* _Directions for this task_
Your answer should be the lines below from the one with "The second view lost" to the one with "Where the tea pot (teal)", both included, given again exactly and with nothing added.

-------- Exercise data --------

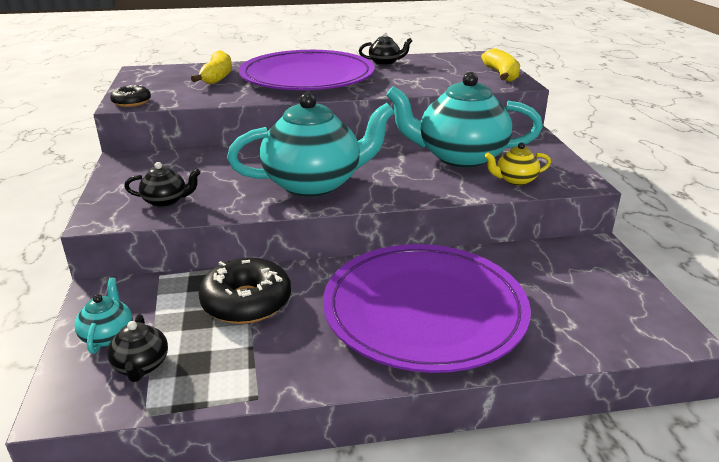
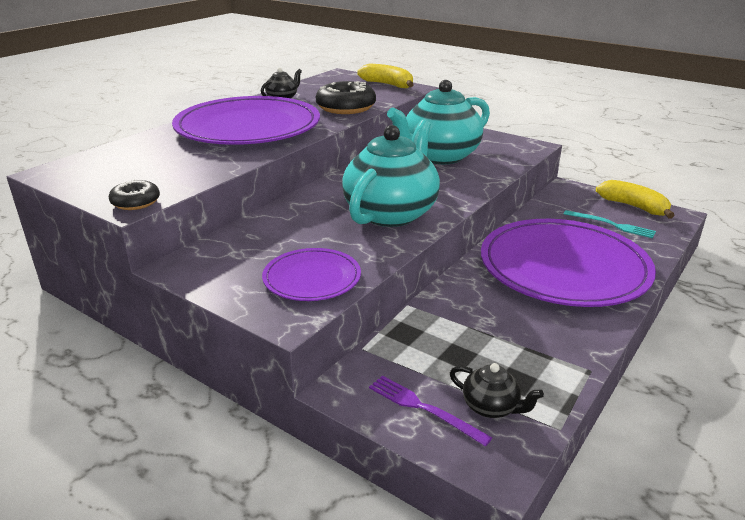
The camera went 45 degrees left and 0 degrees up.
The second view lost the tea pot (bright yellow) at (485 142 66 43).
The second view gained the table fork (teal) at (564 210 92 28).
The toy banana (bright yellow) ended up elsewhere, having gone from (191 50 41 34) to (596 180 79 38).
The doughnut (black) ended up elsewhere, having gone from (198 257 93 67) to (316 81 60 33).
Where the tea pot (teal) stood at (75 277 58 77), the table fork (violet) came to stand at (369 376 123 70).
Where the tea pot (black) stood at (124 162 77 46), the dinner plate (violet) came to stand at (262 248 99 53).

--------

* _Answer space_
The second view lost the tea pot (bright yellow) at (485 142 66 43).
The second view gained the table fork (teal) at (564 210 92 28).
The toy banana (bright yellow) ended up elsewhere, having gone from (191 50 41 34) to (596 180 79 38).
The doughnut (black) ended up elsewhere, having gone from (198 257 93 67) to (316 81 60 33).
Where the tea pot (teal) stood at (75 277 58 77), the table fork (violet) came to stand at (369 376 123 70).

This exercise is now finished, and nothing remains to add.